Edit tracking data
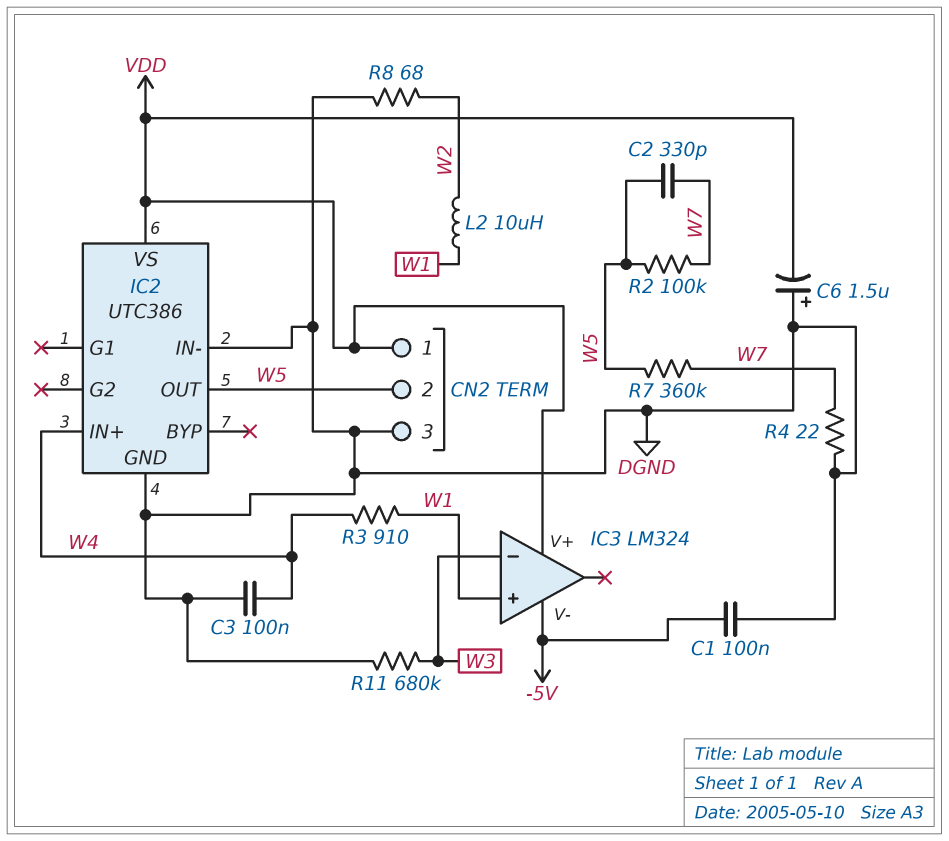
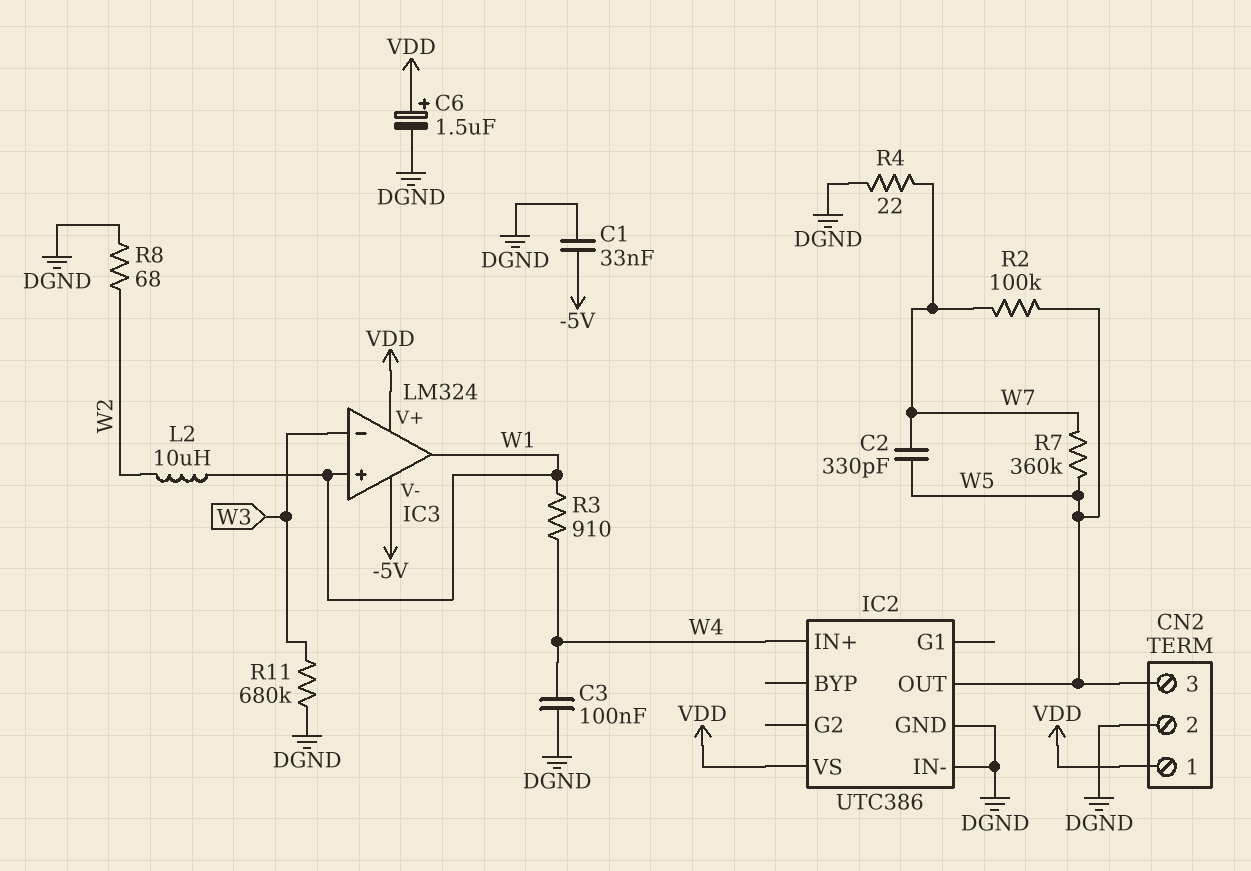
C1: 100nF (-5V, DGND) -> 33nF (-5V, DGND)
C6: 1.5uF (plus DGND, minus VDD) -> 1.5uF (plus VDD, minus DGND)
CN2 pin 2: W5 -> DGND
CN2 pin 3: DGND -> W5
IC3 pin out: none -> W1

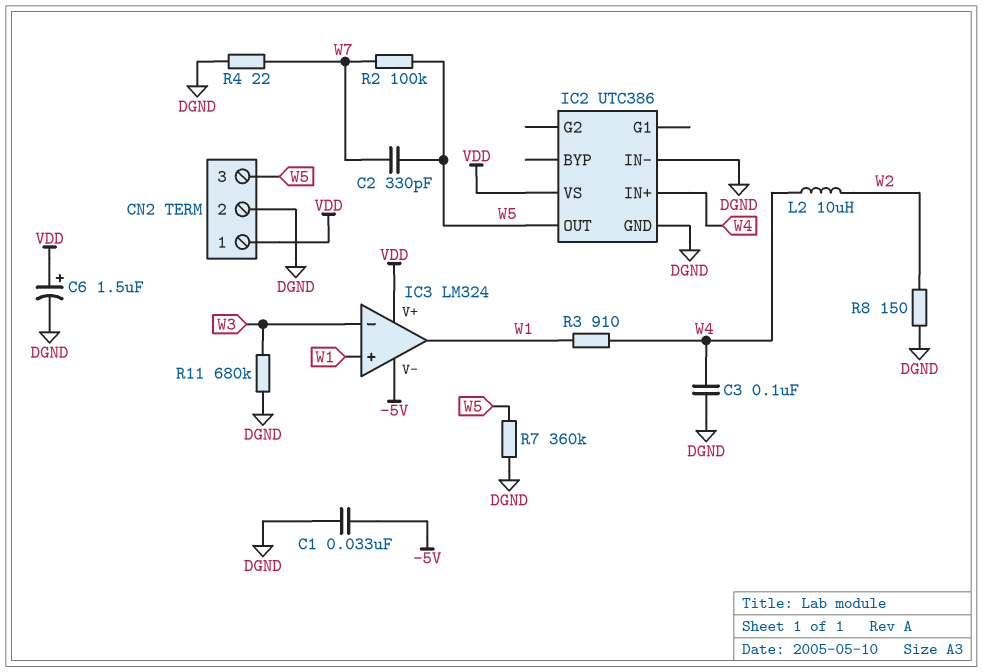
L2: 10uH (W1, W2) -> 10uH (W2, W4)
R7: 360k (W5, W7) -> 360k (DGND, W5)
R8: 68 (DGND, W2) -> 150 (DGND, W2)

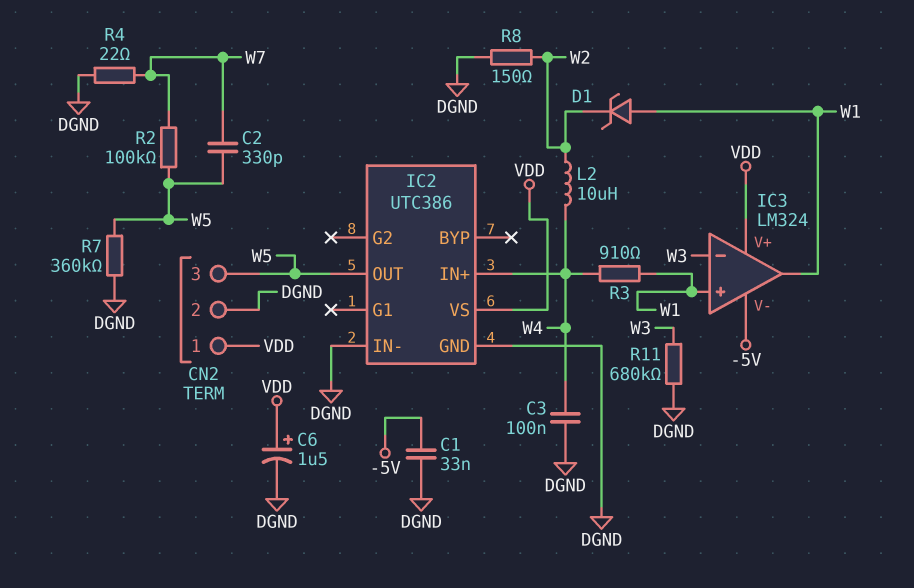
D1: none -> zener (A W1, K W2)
==
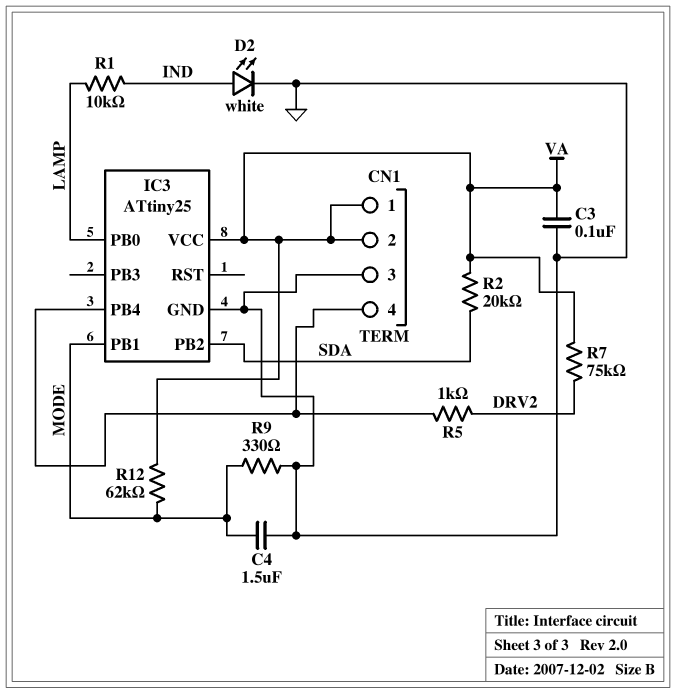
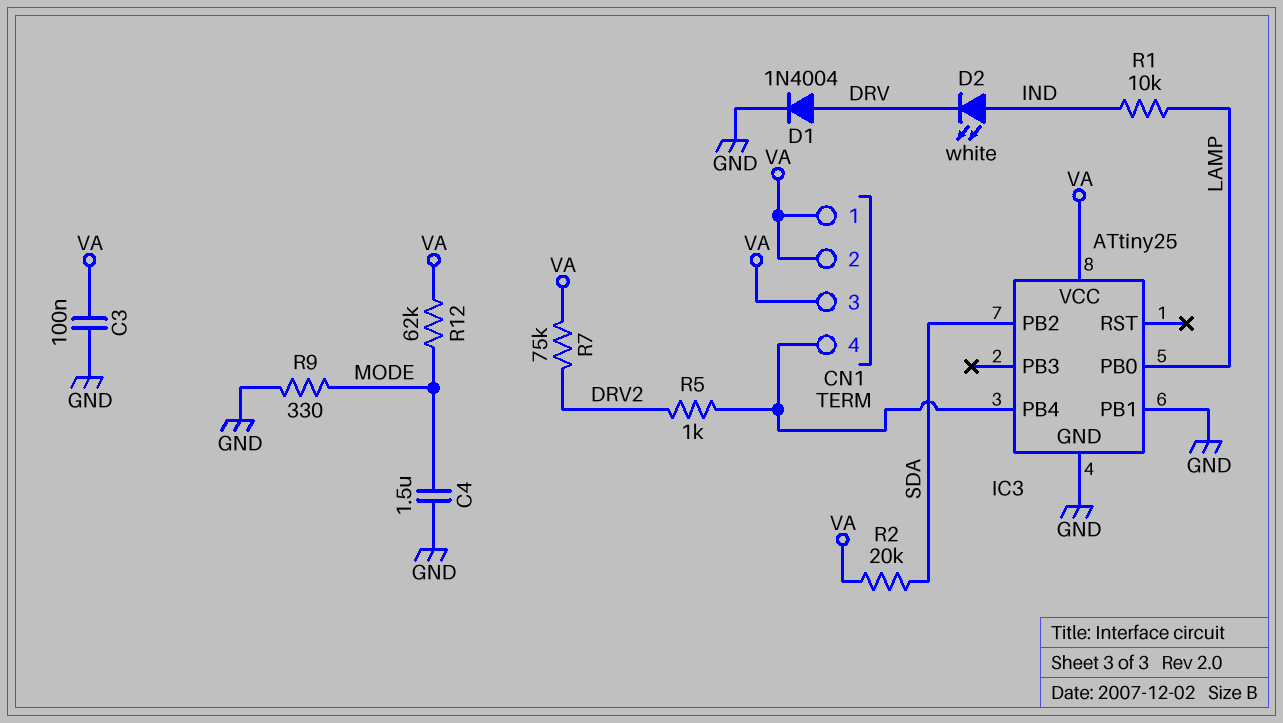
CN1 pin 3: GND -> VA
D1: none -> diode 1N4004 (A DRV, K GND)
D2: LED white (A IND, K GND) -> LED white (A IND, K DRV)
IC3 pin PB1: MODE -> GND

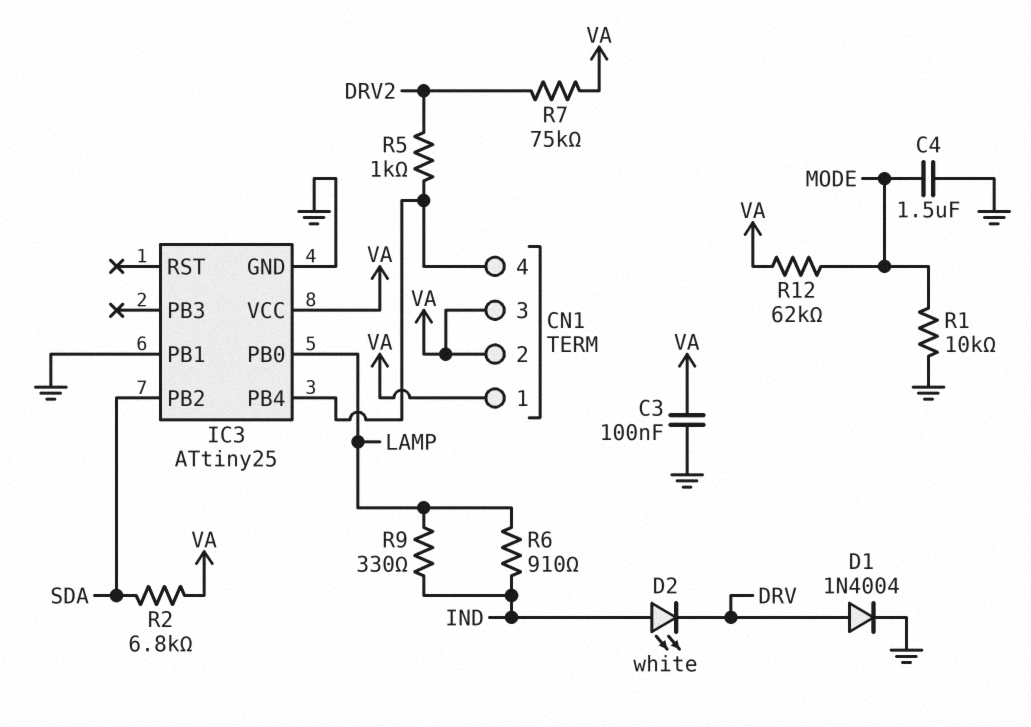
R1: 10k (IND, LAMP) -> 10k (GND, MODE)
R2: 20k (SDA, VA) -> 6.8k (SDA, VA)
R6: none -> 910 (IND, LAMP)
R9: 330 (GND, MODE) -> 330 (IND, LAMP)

• TASK OBJECTIVE:
The required answer is the exact run of lines above starting at the line with "R1: 10k (IND, LAMP) -> 10k (GND, MODE)" and ending at the line with "R9: 330 (GND, MODE) -> 330 (IND, LAMP)", with both ends present.

• REPLY TO THE TASK:
R1: 10k (IND, LAMP) -> 10k (GND, MODE)
R2: 20k (SDA, VA) -> 6.8k (SDA, VA)
R6: none -> 910 (IND, LAMP)
R9: 330 (GND, MODE) -> 330 (IND, LAMP)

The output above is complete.